## MATERIAL SHOWN
<<<<

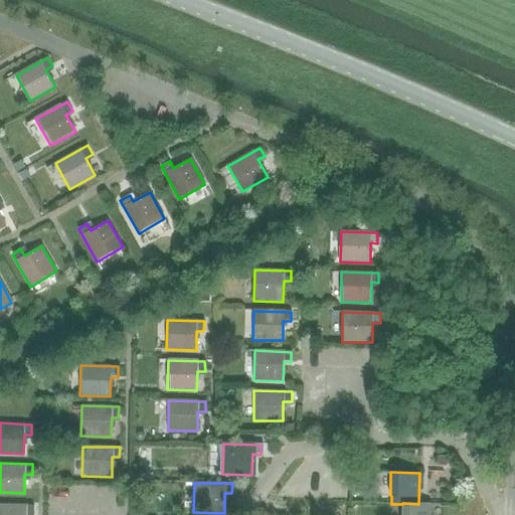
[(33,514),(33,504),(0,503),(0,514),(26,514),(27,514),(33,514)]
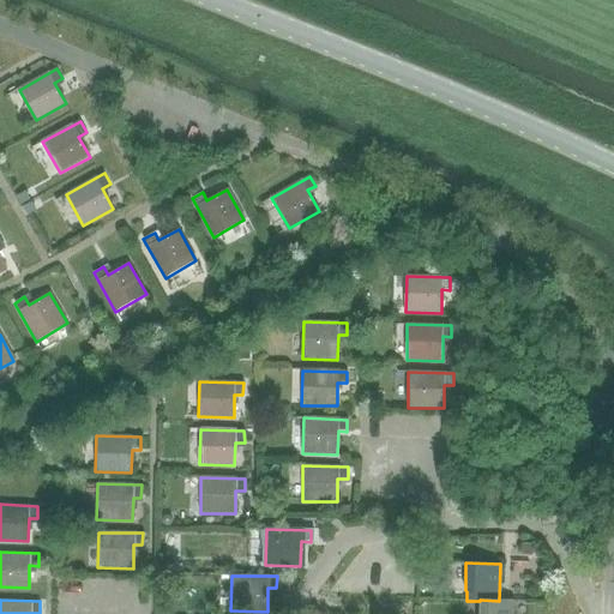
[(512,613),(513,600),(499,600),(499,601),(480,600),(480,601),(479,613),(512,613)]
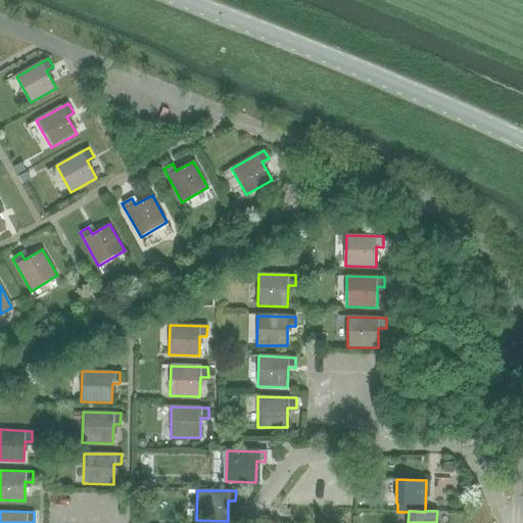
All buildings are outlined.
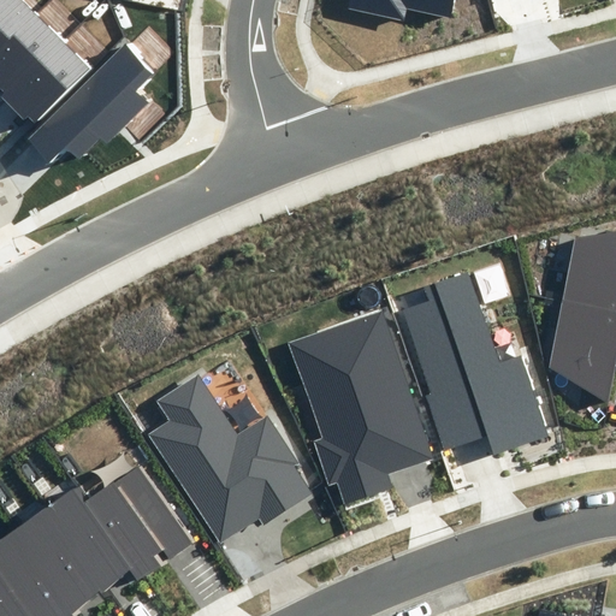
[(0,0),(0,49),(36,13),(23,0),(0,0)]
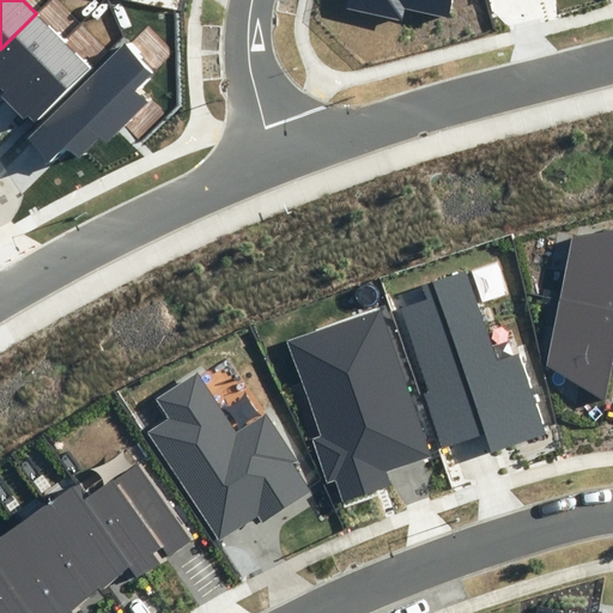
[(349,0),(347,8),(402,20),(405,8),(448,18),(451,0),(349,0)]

>>>>

Every line in the data above needs to be given again exactly, pictures aside.

## EXPECTED OUTPUT
[(33,514),(33,504),(0,503),(0,514),(26,514),(27,514),(33,514)]
[(512,613),(513,600),(499,600),(499,601),(480,600),(480,601),(479,613),(512,613)]
All buildings are outlined.
[(0,0),(0,49),(36,13),(23,0),(0,0)]
[(349,0),(347,8),(402,20),(405,8),(448,18),(451,0),(349,0)]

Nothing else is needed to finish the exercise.